# Given records start

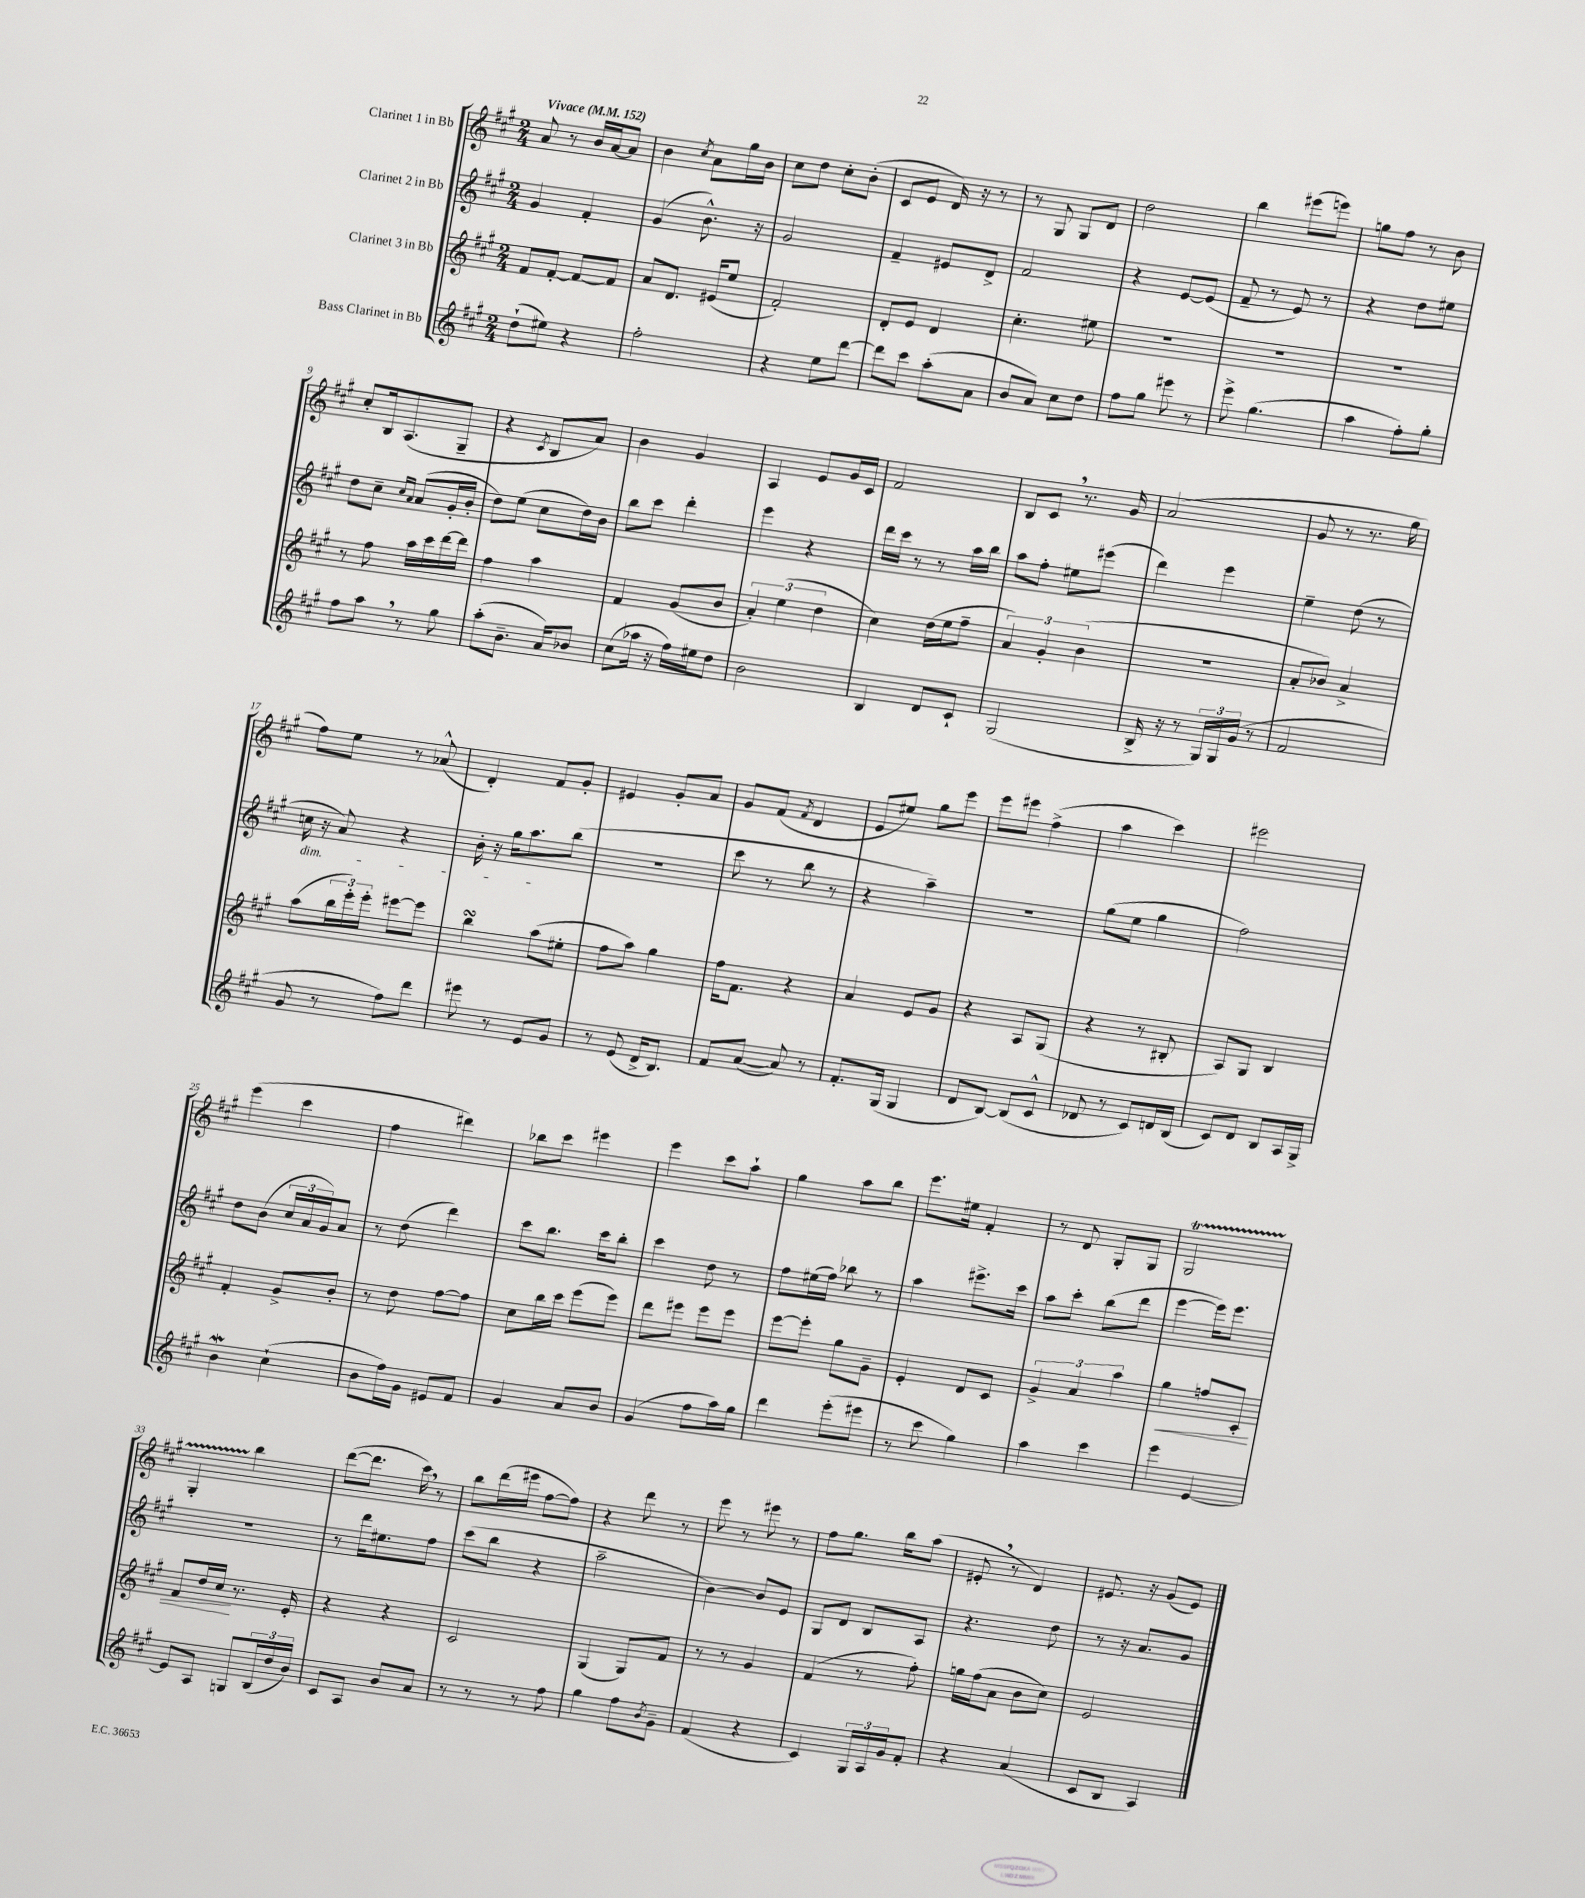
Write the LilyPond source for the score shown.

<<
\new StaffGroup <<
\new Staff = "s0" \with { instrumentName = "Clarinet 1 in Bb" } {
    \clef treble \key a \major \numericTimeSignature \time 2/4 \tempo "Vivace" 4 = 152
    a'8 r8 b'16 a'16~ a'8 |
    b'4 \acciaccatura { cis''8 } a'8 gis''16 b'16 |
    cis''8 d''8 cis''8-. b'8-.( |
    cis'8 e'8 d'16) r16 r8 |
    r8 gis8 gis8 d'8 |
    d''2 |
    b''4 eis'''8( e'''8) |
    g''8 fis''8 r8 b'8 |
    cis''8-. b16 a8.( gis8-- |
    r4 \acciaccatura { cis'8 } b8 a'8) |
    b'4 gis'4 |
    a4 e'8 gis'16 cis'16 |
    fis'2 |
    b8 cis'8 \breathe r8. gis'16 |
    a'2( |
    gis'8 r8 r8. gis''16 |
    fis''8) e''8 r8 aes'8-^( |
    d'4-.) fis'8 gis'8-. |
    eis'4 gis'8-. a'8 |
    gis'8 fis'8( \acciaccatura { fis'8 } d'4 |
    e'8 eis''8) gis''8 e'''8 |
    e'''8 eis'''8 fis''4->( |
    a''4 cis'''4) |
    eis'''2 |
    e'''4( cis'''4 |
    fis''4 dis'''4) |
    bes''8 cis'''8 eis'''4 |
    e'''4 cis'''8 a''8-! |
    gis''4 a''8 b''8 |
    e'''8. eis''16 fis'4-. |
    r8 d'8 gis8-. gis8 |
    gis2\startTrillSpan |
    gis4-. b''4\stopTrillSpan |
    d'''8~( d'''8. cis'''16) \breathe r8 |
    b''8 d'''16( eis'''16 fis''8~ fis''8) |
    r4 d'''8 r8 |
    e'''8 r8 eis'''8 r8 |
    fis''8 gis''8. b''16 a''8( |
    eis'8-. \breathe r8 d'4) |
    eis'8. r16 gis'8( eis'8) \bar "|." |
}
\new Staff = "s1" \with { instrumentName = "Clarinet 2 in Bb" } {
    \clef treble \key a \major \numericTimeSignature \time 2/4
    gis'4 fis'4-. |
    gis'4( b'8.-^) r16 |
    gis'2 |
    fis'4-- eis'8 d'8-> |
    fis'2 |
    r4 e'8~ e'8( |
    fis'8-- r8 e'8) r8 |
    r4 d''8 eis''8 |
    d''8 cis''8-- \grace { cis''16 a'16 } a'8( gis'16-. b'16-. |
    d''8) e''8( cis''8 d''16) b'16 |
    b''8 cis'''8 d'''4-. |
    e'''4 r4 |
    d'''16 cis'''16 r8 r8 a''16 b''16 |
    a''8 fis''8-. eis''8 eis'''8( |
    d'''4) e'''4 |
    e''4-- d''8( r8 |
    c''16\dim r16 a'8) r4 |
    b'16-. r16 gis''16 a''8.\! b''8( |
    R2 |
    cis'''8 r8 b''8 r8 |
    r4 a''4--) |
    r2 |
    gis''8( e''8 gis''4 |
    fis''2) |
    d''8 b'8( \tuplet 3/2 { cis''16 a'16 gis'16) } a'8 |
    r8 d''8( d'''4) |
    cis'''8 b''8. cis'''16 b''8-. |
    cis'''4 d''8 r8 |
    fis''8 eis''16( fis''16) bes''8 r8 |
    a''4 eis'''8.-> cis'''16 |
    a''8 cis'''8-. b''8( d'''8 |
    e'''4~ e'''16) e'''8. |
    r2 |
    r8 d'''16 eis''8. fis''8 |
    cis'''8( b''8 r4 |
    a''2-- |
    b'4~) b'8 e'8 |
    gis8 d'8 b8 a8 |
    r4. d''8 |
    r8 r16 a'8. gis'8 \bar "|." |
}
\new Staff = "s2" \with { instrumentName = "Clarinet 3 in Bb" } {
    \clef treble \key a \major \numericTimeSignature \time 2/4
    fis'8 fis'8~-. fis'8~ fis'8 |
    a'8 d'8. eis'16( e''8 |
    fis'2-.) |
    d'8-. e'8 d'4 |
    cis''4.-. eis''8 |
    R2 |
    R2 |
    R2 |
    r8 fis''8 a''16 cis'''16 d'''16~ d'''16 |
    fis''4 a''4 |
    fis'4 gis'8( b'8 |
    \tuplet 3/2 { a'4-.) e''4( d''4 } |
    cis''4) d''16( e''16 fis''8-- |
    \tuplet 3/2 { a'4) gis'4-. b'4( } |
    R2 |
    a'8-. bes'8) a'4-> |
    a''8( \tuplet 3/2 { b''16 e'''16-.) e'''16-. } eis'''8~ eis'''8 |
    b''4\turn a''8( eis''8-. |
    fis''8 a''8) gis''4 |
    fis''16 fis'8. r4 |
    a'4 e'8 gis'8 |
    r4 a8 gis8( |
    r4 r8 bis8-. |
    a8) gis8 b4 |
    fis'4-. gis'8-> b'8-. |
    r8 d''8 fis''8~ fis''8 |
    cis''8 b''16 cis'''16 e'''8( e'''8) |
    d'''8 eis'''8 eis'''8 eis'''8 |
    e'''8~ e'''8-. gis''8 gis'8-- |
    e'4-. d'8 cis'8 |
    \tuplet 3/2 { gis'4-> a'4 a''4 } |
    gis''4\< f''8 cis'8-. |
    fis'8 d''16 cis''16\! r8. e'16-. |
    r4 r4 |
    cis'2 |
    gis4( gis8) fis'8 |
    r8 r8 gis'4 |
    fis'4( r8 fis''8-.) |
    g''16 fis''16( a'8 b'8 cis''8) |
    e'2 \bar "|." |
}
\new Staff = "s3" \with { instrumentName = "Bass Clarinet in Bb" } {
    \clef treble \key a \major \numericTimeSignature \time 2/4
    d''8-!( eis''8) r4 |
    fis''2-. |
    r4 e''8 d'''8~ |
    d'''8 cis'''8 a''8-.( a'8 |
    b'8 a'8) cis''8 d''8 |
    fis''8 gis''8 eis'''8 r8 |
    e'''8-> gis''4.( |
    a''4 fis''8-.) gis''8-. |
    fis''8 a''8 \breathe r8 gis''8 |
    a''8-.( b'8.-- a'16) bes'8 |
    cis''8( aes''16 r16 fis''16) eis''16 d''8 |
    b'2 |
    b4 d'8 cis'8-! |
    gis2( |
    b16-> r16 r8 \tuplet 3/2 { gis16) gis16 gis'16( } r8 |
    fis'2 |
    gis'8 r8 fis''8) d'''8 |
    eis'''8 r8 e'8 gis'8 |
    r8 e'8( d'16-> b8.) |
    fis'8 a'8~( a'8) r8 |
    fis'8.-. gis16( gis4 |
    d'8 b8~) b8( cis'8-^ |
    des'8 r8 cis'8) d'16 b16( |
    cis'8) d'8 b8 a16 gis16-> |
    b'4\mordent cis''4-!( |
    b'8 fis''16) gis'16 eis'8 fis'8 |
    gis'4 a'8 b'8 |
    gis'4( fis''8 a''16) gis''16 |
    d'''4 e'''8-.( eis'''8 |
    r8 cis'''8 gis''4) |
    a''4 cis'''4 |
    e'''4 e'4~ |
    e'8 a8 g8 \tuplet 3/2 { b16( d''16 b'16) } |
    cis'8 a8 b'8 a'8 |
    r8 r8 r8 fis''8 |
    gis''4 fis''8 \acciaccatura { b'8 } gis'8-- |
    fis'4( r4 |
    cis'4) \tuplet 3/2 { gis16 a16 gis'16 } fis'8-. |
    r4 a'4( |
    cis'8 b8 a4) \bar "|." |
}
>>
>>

# Given records end

Locate each line in the data above that contains the string "acciaccatura" and copy those lines out. Treat uppercase and lowercase as different.

Right answer:
    b'4 \acciaccatura { cis''8 } a'8 gis''16 b'16 |
    r4 \acciaccatura { cis'8 } b8 a'8) |
    gis'8 fis'8( \acciaccatura { fis'8 } d'4 |
    gis''4 fis''8 \acciaccatura { b'8 } gis'8-- |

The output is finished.